Could you set down the records below exactly as they are, with no pictures?
____ DATA RECORDS
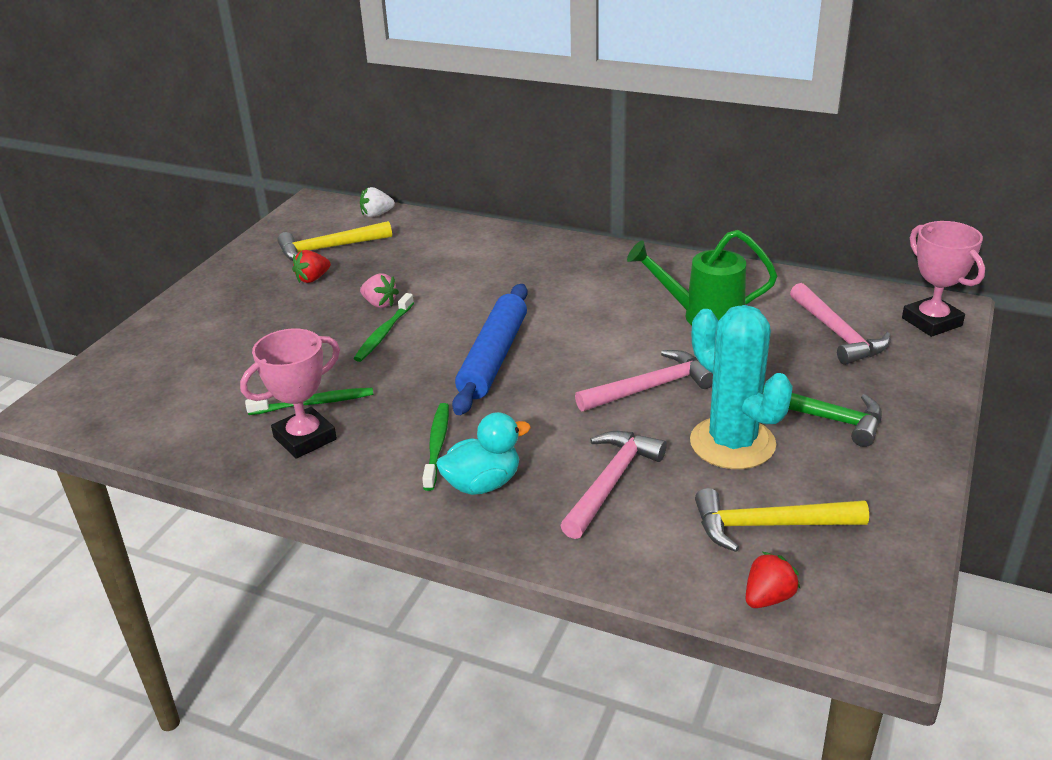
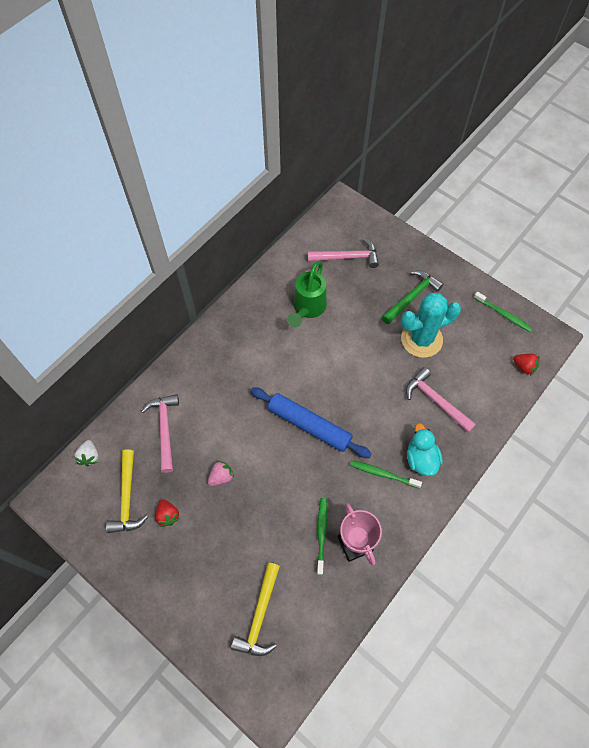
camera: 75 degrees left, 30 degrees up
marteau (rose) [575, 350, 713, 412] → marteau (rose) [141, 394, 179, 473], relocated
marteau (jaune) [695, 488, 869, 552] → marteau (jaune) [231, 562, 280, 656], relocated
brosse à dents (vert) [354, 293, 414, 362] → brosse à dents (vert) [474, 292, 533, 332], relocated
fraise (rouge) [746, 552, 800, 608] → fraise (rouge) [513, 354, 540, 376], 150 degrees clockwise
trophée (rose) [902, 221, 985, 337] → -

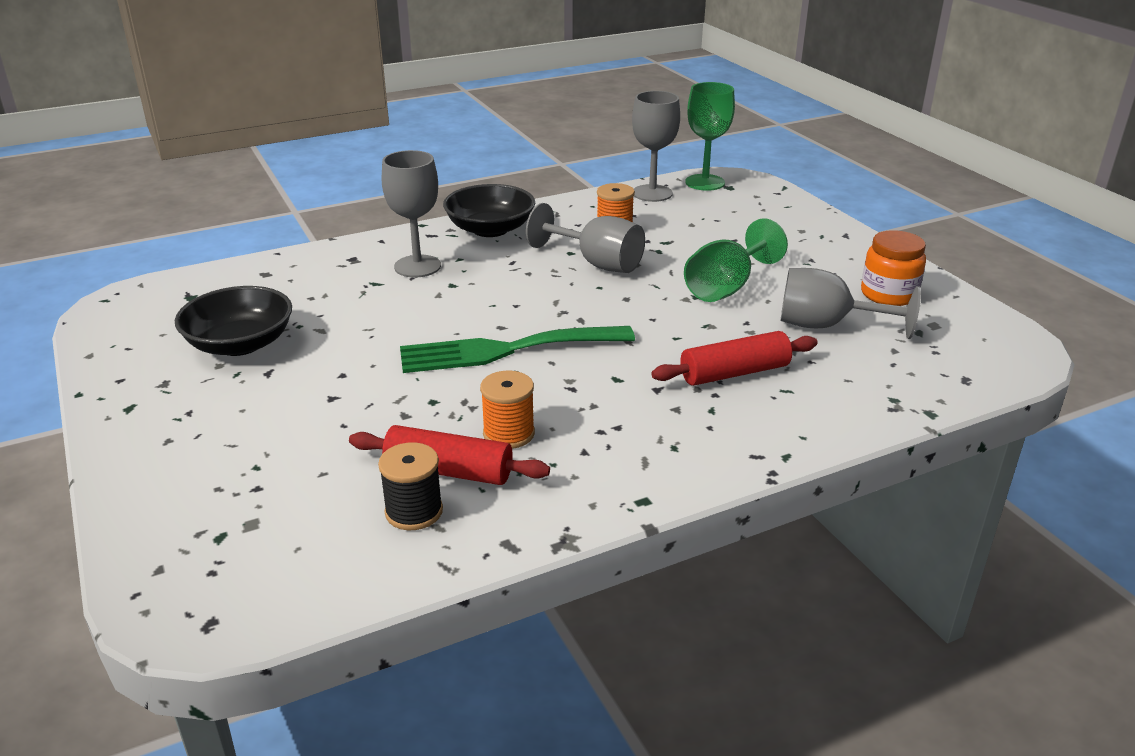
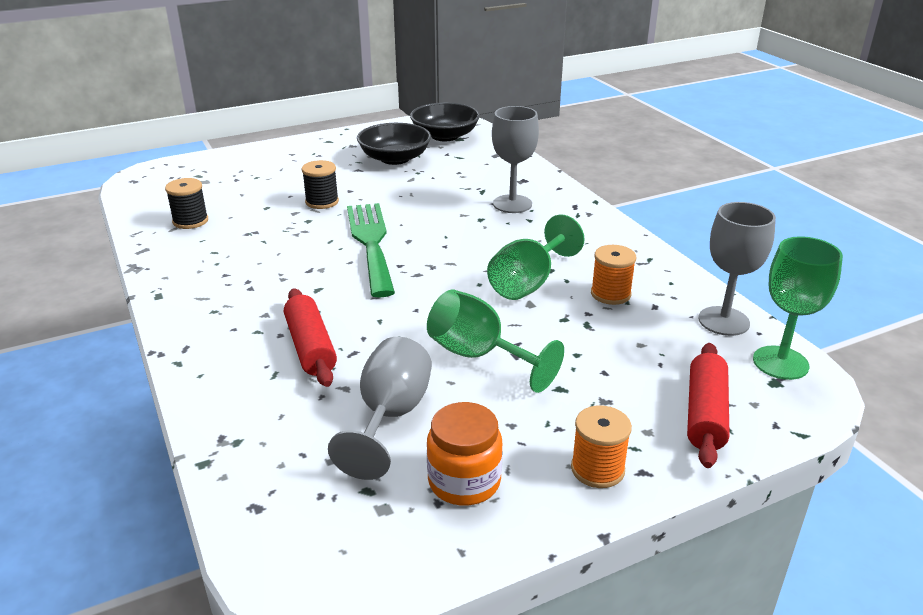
camera: 90 degrees right, 0 degrees up
- → bobine (noir) [302, 160, 339, 209]
bol (noir) [443, 184, 535, 237] → bol (noir) [410, 102, 480, 141], relocated
verre à pied (gris) [526, 203, 645, 273] → verre à pied (vert) [487, 214, 584, 300]
bobine (orange) [480, 371, 535, 449] → bobine (orange) [571, 405, 632, 488], relocated
rouleau à pâtisserie (rouge) [349, 425, 550, 485] → rouleau à pâtisserie (rouge) [687, 343, 730, 468], relocated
________
• OUTPUT FOR THIS TASK
camera: 75 degrees left, 30 degrees up
marteau (rose) [575, 350, 713, 412] → marteau (rose) [141, 394, 179, 473], relocated
marteau (jaune) [695, 488, 869, 552] → marteau (jaune) [231, 562, 280, 656], relocated
brosse à dents (vert) [354, 293, 414, 362] → brosse à dents (vert) [474, 292, 533, 332], relocated
fraise (rouge) [746, 552, 800, 608] → fraise (rouge) [513, 354, 540, 376], 150 degrees clockwise
trophée (rose) [902, 221, 985, 337] → -

camera: 90 degrees right, 0 degrees up
- → bobine (noir) [302, 160, 339, 209]
bol (noir) [443, 184, 535, 237] → bol (noir) [410, 102, 480, 141], relocated
verre à pied (gris) [526, 203, 645, 273] → verre à pied (vert) [487, 214, 584, 300]
bobine (orange) [480, 371, 535, 449] → bobine (orange) [571, 405, 632, 488], relocated
rouleau à pâtisserie (rouge) [349, 425, 550, 485] → rouleau à pâtisserie (rouge) [687, 343, 730, 468], relocated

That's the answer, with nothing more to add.